§ **TASK**:
From the line with "(61, 394) = (229, 767): red" through the line with "(458, 431) = (896, 662): black", repeat the entries verbatim, both end lines included, and add nothing.

=== THE DATA ===

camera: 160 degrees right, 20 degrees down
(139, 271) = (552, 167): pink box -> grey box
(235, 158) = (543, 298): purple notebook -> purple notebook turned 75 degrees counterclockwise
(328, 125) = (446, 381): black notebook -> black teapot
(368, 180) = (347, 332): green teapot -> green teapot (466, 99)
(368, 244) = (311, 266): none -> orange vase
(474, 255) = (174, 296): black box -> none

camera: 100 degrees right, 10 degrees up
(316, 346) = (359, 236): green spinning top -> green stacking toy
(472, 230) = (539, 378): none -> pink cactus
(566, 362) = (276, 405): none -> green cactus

===
=== THE DATA ===

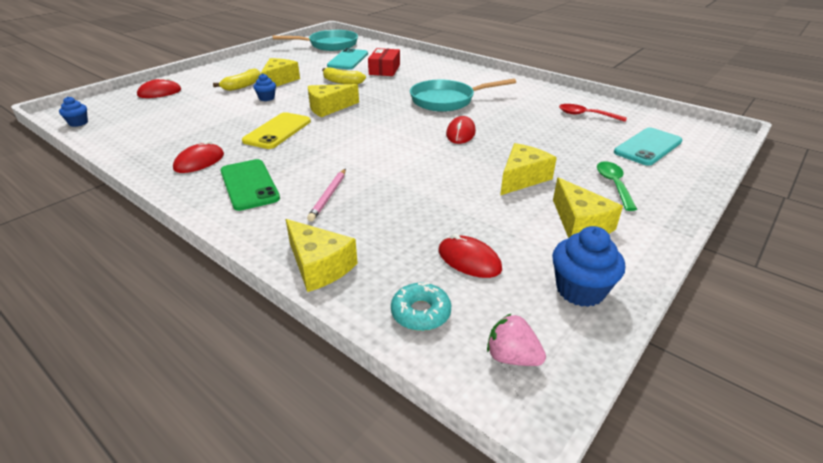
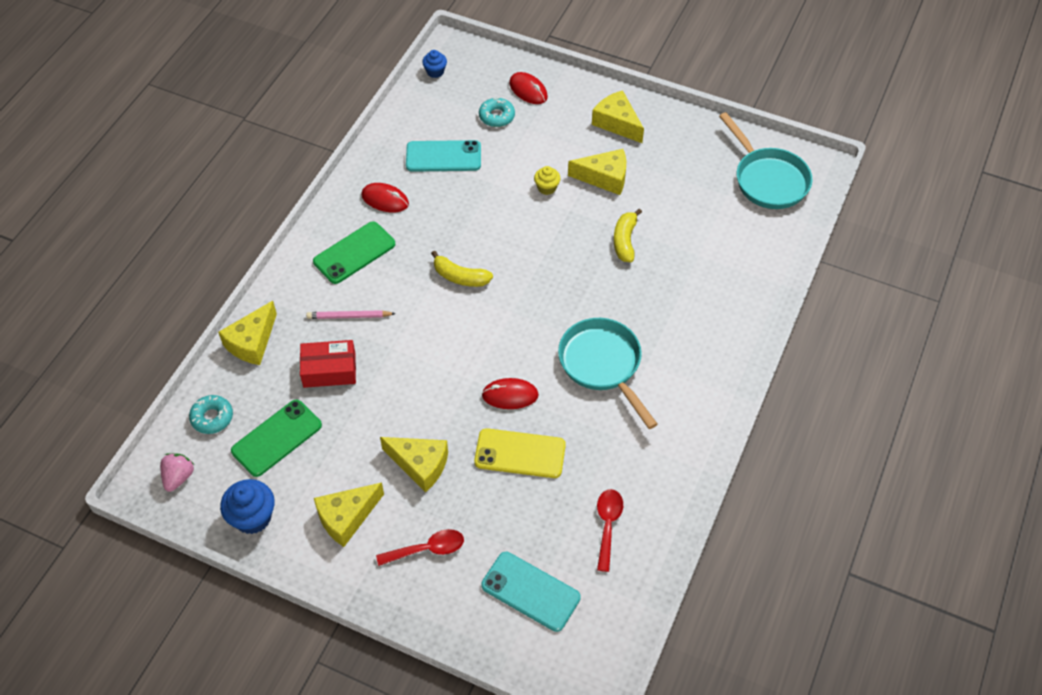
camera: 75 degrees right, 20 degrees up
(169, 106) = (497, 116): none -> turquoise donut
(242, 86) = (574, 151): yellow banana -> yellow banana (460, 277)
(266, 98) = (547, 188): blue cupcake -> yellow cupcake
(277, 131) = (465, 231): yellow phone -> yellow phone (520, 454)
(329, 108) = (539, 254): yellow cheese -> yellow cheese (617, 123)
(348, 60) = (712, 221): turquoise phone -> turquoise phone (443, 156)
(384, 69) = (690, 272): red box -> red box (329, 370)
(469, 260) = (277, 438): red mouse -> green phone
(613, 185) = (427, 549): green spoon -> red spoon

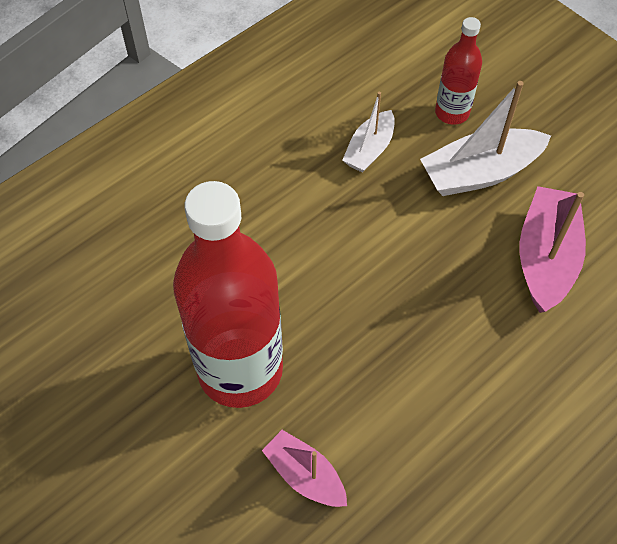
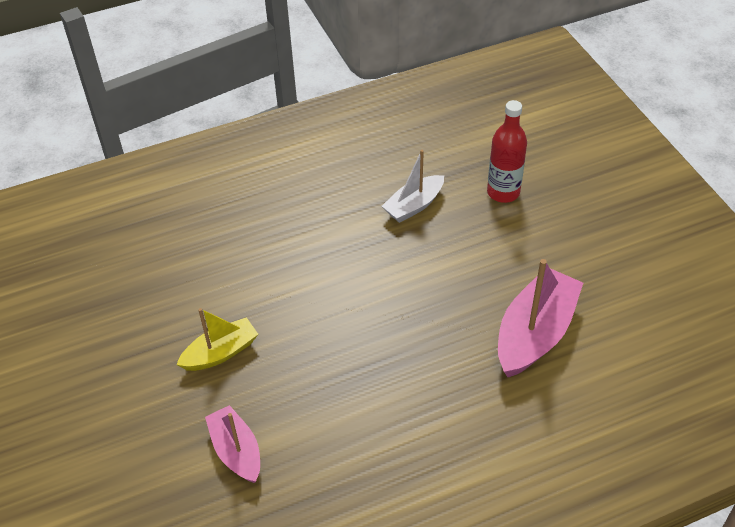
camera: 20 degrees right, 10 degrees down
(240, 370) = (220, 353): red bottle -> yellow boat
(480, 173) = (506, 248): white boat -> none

===
=== THE DATA ===

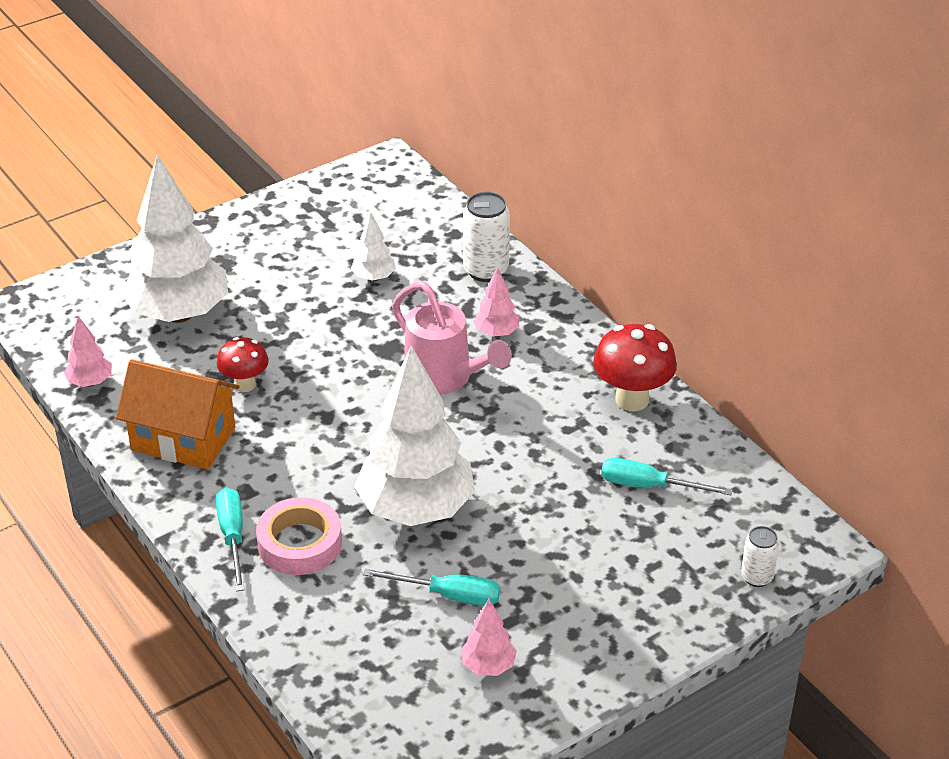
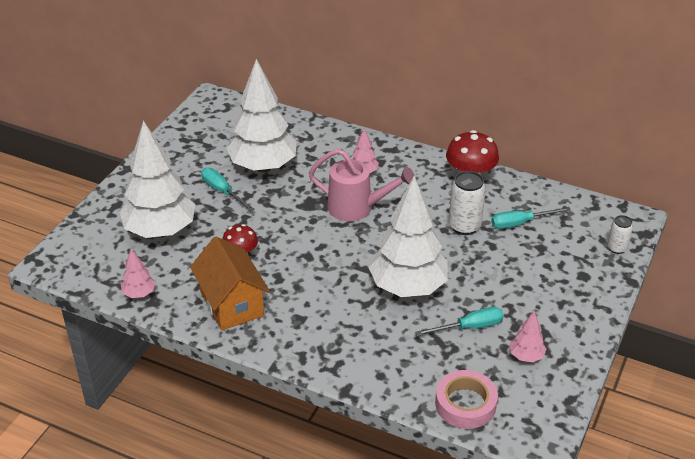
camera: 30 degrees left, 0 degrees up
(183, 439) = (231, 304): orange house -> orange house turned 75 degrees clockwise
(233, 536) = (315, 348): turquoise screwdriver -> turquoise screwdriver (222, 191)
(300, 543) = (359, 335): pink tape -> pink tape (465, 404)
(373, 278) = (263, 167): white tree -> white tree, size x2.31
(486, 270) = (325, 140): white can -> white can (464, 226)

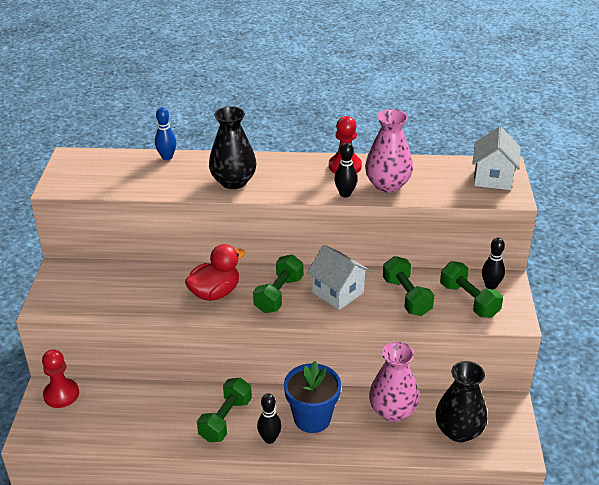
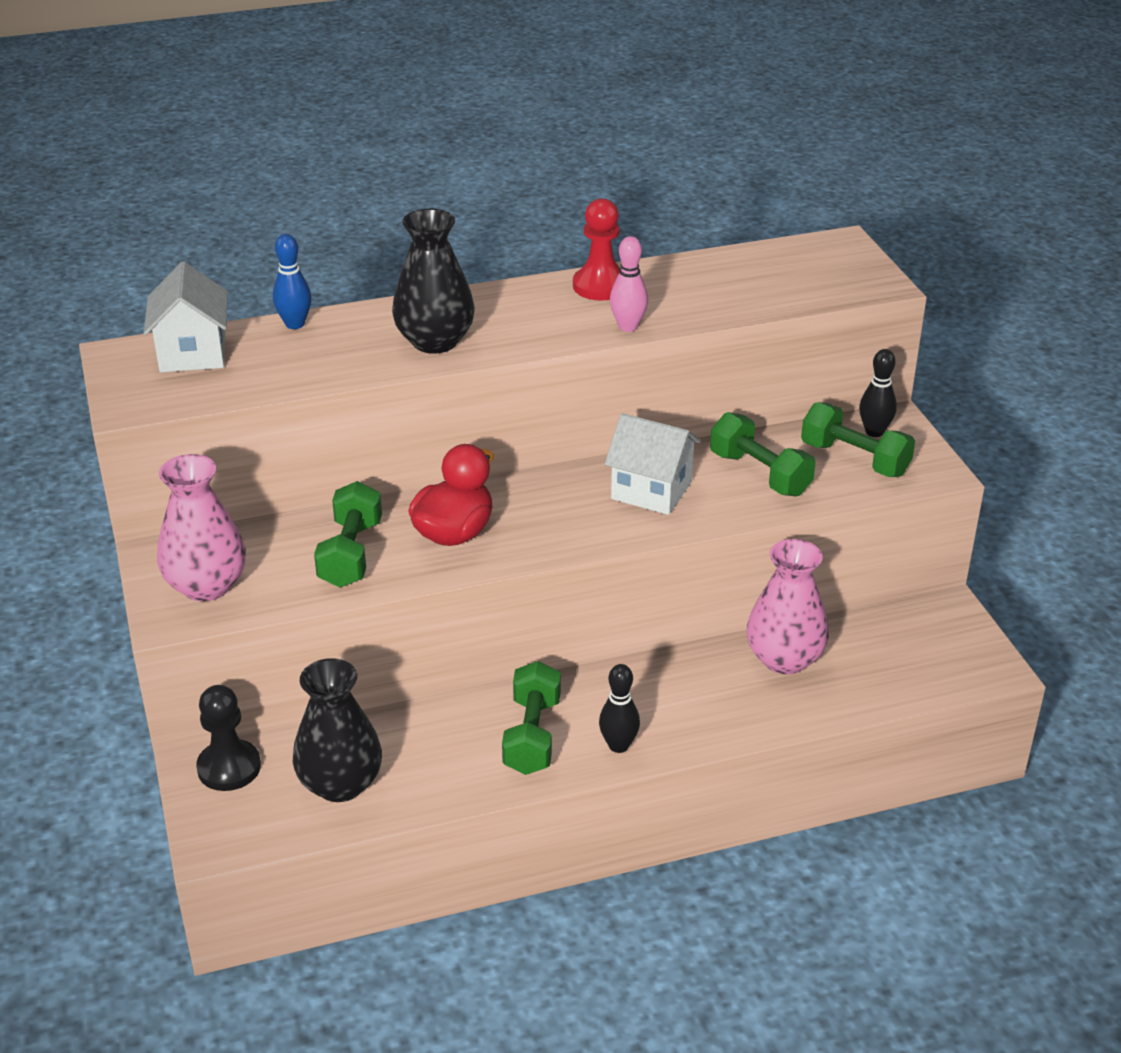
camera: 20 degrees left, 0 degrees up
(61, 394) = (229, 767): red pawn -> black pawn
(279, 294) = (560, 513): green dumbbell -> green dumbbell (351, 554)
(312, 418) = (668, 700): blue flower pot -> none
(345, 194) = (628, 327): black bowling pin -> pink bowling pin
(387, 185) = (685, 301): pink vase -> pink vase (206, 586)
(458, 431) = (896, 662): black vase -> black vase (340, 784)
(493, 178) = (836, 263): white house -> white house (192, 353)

===

§ **FINISHED TASK**:
(61, 394) = (229, 767): red pawn -> black pawn
(279, 294) = (560, 513): green dumbbell -> green dumbbell (351, 554)
(312, 418) = (668, 700): blue flower pot -> none
(345, 194) = (628, 327): black bowling pin -> pink bowling pin
(387, 185) = (685, 301): pink vase -> pink vase (206, 586)
(458, 431) = (896, 662): black vase -> black vase (340, 784)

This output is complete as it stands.